[DESCRIPTION OF THE TASK]: Pull out every line below that holds the word "pentagon".

Top of RECORDED DATA

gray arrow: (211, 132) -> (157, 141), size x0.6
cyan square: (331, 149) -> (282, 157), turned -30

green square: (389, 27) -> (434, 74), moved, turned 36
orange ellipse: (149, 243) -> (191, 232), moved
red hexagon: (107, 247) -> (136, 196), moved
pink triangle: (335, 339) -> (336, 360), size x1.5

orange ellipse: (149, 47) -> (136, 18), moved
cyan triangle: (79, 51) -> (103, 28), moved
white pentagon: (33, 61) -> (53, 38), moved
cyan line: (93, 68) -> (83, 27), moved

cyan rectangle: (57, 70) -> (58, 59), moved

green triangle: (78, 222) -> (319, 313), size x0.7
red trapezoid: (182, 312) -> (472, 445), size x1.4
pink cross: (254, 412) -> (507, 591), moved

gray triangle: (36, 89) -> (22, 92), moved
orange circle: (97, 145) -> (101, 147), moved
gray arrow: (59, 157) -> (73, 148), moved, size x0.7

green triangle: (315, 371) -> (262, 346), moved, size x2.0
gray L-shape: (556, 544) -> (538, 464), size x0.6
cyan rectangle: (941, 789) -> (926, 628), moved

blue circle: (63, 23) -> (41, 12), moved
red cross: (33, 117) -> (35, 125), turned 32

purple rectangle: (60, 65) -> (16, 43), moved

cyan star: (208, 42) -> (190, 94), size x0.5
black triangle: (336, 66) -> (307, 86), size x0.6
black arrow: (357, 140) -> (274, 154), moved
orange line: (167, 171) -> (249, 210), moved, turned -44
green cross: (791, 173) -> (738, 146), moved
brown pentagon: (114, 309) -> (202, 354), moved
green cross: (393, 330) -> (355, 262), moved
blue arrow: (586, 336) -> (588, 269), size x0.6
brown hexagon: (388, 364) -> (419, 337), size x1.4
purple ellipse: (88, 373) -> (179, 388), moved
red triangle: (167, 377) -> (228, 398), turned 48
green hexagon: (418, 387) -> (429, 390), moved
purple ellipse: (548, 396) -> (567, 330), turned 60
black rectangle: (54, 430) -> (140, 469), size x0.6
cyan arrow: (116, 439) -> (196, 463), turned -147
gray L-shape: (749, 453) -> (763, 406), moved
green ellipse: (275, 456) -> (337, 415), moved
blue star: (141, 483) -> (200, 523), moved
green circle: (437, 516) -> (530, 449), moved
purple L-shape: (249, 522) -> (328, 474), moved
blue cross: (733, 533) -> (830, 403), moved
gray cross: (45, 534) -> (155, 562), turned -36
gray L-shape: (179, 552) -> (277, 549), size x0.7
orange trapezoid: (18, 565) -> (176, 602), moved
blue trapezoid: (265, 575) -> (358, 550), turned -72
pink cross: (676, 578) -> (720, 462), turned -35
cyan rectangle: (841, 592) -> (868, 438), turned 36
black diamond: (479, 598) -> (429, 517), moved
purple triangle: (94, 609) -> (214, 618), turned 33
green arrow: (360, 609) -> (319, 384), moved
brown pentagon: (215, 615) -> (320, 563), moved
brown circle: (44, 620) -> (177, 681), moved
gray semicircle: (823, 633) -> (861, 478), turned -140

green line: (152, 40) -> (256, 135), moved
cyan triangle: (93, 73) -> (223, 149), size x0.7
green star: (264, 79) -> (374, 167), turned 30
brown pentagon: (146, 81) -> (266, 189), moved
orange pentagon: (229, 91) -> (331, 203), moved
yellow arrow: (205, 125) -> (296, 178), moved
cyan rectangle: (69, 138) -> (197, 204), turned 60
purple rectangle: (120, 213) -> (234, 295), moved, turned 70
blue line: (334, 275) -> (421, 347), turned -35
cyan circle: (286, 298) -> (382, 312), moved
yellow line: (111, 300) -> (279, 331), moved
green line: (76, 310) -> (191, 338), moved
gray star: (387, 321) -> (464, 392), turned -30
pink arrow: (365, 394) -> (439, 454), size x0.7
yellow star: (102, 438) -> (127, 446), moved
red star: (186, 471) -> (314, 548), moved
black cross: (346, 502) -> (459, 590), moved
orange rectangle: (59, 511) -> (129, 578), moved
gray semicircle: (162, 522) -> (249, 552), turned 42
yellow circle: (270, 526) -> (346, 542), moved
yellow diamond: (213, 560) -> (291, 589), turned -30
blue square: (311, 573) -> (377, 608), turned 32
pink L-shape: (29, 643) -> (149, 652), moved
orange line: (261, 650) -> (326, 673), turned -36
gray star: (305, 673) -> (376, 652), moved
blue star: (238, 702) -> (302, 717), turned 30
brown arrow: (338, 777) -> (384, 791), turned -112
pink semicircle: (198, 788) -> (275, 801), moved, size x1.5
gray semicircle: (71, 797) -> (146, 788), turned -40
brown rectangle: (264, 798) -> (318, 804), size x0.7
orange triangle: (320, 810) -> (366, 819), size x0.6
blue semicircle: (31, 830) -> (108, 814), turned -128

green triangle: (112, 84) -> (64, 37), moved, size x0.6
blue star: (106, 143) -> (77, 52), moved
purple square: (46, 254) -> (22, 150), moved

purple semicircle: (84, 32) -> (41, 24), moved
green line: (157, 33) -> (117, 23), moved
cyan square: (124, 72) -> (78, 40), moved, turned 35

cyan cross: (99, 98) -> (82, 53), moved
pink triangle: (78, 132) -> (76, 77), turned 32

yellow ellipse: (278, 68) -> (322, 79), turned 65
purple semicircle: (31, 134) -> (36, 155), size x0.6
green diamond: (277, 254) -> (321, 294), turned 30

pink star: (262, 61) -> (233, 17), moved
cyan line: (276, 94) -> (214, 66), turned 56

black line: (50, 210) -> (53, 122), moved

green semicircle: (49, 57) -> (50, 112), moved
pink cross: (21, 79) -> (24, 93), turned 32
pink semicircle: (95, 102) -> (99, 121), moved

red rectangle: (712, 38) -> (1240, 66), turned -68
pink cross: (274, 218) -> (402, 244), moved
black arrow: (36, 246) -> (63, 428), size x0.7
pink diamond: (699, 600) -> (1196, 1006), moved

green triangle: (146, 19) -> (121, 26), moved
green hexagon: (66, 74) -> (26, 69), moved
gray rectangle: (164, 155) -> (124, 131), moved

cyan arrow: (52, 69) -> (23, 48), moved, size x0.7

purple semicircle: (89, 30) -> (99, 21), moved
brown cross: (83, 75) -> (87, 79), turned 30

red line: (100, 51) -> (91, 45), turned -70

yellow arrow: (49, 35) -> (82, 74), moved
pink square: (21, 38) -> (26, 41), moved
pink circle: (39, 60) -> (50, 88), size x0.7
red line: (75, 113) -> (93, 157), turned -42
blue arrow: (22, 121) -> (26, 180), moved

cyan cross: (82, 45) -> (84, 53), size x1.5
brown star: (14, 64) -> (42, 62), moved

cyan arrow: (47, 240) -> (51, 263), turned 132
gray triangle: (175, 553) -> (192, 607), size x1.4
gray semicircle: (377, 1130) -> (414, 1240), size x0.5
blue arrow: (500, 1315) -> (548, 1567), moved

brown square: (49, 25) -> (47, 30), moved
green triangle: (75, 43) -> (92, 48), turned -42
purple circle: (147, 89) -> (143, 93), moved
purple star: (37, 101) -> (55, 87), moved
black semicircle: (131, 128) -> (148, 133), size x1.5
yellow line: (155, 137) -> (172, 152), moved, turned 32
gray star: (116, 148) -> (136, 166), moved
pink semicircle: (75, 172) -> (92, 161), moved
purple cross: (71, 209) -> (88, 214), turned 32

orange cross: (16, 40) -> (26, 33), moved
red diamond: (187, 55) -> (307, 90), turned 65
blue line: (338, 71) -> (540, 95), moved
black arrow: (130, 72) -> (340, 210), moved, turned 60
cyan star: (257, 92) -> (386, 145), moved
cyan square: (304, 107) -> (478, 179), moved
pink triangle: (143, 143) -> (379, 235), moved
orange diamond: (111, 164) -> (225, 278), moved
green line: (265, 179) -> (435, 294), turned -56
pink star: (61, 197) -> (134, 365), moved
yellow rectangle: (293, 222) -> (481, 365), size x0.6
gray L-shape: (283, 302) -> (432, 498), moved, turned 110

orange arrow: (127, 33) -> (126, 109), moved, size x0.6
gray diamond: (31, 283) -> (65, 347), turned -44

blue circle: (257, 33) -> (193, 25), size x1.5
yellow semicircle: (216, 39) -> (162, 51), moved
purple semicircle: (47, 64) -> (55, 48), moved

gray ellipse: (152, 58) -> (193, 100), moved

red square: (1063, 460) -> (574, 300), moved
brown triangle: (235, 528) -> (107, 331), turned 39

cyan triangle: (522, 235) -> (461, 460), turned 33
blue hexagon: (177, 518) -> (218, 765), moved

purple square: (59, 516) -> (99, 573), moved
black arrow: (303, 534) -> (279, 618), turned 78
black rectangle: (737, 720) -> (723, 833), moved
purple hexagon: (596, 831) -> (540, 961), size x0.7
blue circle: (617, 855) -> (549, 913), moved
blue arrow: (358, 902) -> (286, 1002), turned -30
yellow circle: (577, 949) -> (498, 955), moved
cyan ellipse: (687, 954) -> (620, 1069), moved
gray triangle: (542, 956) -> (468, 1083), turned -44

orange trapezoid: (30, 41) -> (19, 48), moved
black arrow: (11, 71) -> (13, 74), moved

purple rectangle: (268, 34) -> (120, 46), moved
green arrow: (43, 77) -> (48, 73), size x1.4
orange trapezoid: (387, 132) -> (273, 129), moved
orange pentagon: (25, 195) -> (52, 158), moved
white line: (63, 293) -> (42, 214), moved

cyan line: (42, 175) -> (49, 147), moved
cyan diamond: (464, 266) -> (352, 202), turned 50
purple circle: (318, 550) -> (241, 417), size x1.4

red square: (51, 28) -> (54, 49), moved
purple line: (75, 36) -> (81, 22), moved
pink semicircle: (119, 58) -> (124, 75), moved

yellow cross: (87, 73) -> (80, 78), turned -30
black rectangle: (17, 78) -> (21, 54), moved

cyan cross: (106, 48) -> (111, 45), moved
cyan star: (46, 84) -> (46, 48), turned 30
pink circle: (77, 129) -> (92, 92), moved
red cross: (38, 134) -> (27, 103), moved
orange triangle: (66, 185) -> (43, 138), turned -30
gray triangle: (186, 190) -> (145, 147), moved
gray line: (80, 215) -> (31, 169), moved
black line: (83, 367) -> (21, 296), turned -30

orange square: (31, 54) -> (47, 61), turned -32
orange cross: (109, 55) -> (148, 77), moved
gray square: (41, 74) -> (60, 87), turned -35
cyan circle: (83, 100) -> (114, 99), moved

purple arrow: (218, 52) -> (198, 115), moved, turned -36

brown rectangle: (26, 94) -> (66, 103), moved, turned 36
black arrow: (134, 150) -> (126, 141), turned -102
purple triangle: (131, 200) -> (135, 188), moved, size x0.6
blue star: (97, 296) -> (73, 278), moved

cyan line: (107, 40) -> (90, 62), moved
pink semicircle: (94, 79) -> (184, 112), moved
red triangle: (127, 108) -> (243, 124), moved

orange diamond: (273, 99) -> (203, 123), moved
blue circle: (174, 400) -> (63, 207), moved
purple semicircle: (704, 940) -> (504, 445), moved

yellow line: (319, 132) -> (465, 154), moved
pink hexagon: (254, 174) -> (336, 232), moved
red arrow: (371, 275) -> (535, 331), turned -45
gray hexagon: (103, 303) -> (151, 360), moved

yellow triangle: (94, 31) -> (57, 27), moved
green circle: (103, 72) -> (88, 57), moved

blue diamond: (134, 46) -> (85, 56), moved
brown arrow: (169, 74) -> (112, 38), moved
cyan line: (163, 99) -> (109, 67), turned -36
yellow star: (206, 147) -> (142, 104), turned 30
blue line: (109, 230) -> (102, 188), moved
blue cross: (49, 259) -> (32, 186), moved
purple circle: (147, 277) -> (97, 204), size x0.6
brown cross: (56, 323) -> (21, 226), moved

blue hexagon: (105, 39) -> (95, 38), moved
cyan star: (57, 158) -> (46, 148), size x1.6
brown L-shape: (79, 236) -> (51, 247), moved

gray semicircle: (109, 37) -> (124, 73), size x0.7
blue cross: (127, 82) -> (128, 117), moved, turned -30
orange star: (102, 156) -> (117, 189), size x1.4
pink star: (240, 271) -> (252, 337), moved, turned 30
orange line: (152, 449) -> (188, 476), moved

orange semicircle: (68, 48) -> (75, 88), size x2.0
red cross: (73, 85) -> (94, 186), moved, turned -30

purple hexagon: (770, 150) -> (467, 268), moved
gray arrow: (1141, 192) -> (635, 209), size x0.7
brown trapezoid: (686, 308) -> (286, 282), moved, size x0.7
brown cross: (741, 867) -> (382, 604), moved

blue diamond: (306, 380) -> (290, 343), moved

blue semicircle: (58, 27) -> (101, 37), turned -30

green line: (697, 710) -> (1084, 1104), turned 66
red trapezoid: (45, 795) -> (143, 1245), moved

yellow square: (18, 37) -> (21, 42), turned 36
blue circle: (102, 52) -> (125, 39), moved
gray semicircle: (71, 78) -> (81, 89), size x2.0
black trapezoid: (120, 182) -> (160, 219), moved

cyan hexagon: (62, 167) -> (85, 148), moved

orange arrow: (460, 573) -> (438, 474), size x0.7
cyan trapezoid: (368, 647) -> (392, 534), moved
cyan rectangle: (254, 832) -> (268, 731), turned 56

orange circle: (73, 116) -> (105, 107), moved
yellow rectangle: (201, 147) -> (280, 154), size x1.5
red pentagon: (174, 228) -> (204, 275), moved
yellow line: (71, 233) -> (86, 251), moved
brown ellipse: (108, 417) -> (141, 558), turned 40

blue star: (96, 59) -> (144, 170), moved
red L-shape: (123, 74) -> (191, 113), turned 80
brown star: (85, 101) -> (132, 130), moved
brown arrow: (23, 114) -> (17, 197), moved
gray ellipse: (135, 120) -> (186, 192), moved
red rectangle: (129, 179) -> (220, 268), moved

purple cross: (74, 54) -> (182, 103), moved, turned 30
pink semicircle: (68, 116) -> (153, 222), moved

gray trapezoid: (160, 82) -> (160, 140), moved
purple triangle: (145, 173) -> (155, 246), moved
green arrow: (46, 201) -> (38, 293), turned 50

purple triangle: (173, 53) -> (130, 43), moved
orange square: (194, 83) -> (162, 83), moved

Bottom of RECORDED DATA

[RESPONSE FOR THIS EXERCISE]:
white pentagon: (33, 61) -> (53, 38), moved
brown pentagon: (114, 309) -> (202, 354), moved
brown pentagon: (215, 615) -> (320, 563), moved
brown pentagon: (146, 81) -> (266, 189), moved
orange pentagon: (229, 91) -> (331, 203), moved
orange pentagon: (25, 195) -> (52, 158), moved
red pentagon: (174, 228) -> (204, 275), moved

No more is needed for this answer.